• **INPUT DATA**
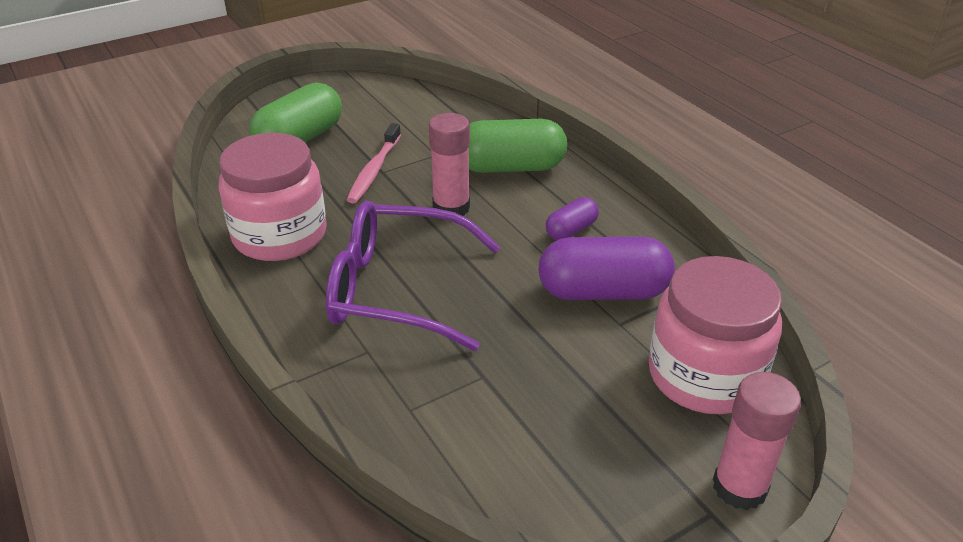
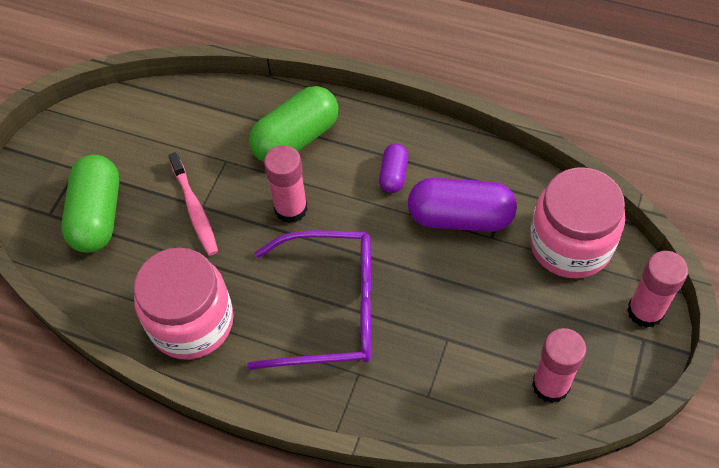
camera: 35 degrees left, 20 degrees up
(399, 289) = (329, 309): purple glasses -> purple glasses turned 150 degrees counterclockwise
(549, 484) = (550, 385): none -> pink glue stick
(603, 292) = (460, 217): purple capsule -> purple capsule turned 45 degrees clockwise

• **TASK DESCRIPTION**
Note how many lines of the listing above contain the string "purple", and give that number with nothing added.

• **RESPONSE TO THE EXERCISE**
2